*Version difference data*
----------------

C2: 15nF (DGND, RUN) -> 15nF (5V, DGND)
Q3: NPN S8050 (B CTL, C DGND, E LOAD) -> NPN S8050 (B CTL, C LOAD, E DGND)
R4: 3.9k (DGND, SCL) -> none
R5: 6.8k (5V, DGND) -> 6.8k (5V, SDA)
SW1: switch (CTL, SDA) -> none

----------------

*What is being asked*
Within the data above, pick out all lines holding the word "none".

*Task response*
R4: 3.9k (DGND, SCL) -> none
SW1: switch (CTL, SDA) -> none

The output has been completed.